(DATASET EXTRACT begins)

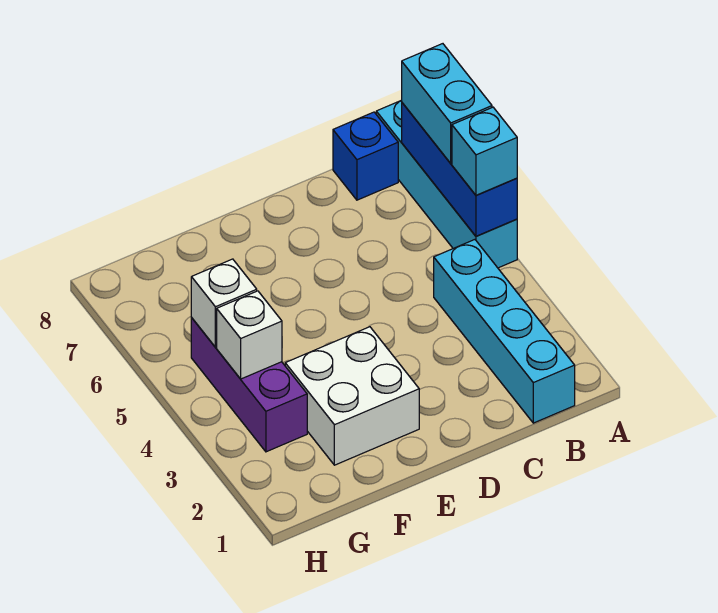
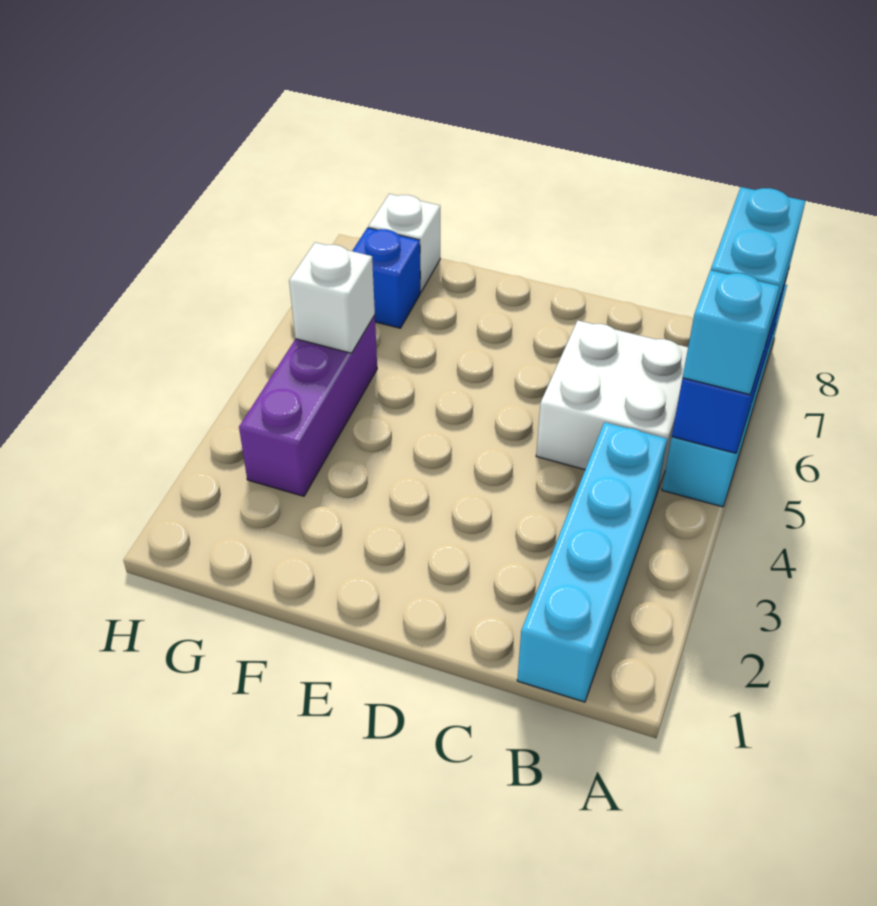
blue brick B8 level 1 -> blue brick G7 level 1
white brick E2:F3 level 1 -> white brick B5:C6 level 1
white brick G4 level 2 -> white brick G8 level 1

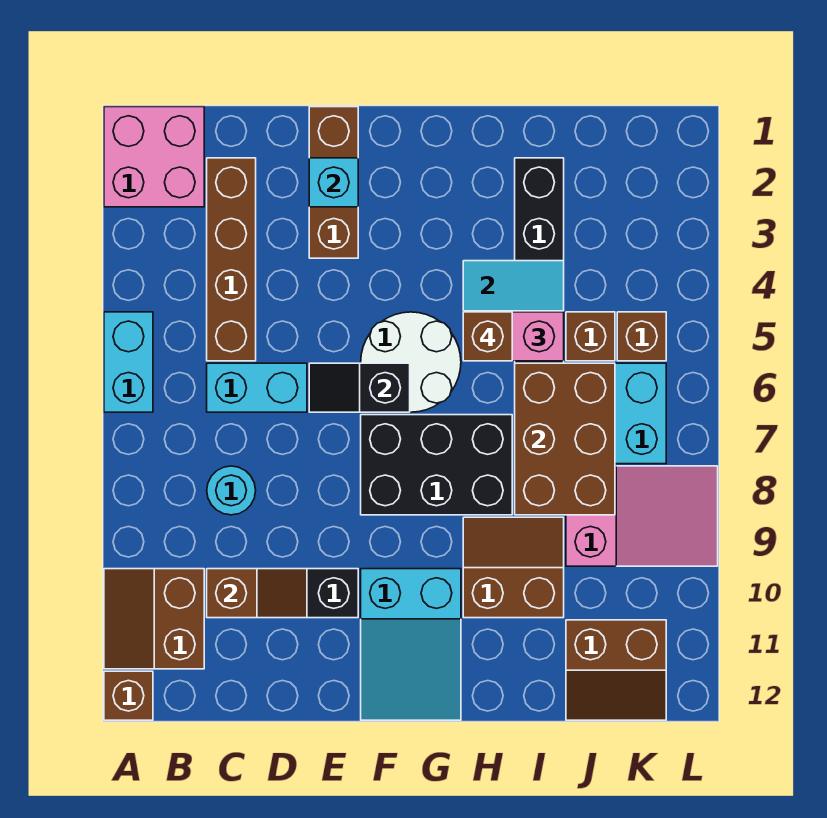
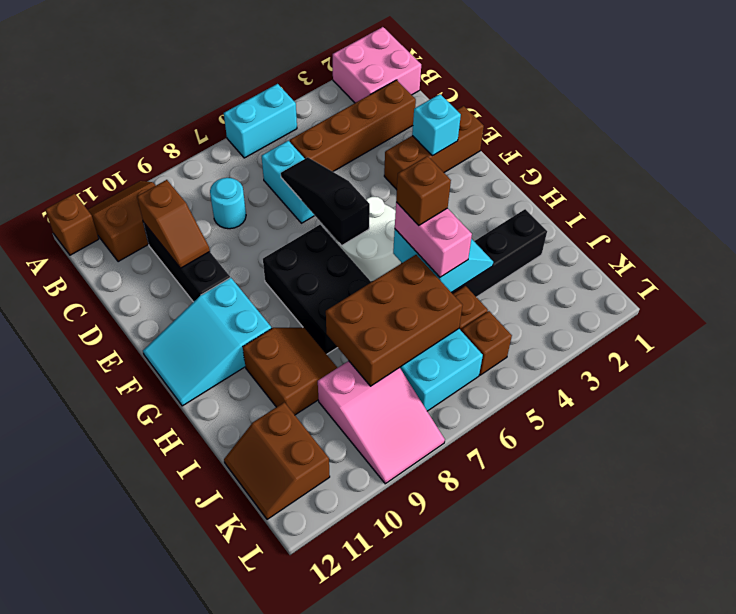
black slope E6:F6 level 2 top F -> black slope D6:F6 level 2 top F

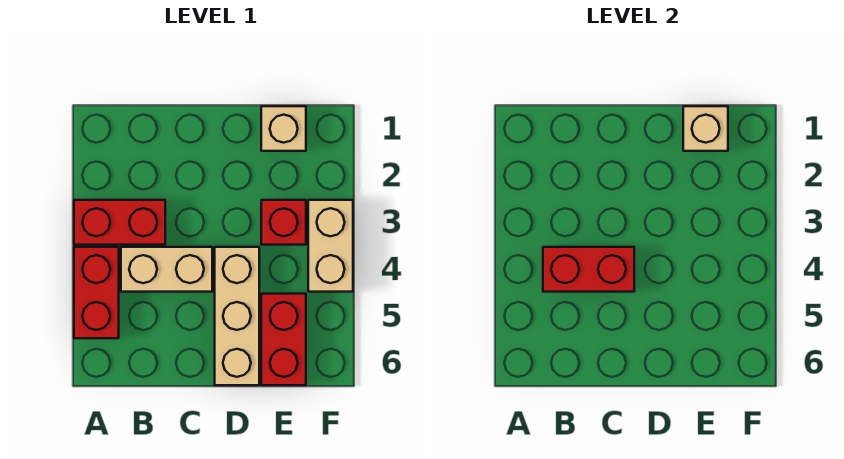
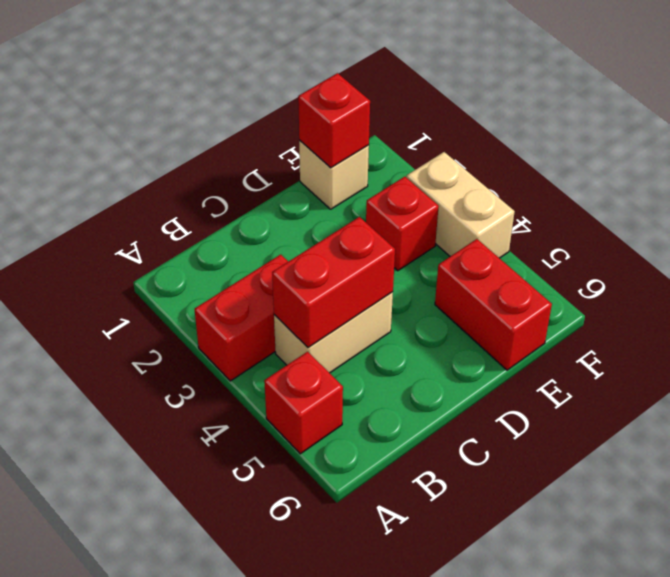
red brick A4:A5 level 1 -> red brick A5 level 1
tan brick D4:D6 level 1 -> none
tan brick E1 level 2 -> red brick E1 level 2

(DATASET EXTRACT ends)

Once the pictures are set aside, repeat the data above exactly.

blue brick B8 level 1 -> blue brick G7 level 1
white brick E2:F3 level 1 -> white brick B5:C6 level 1
white brick G4 level 2 -> white brick G8 level 1

black slope E6:F6 level 2 top F -> black slope D6:F6 level 2 top F

red brick A4:A5 level 1 -> red brick A5 level 1
tan brick D4:D6 level 1 -> none
tan brick E1 level 2 -> red brick E1 level 2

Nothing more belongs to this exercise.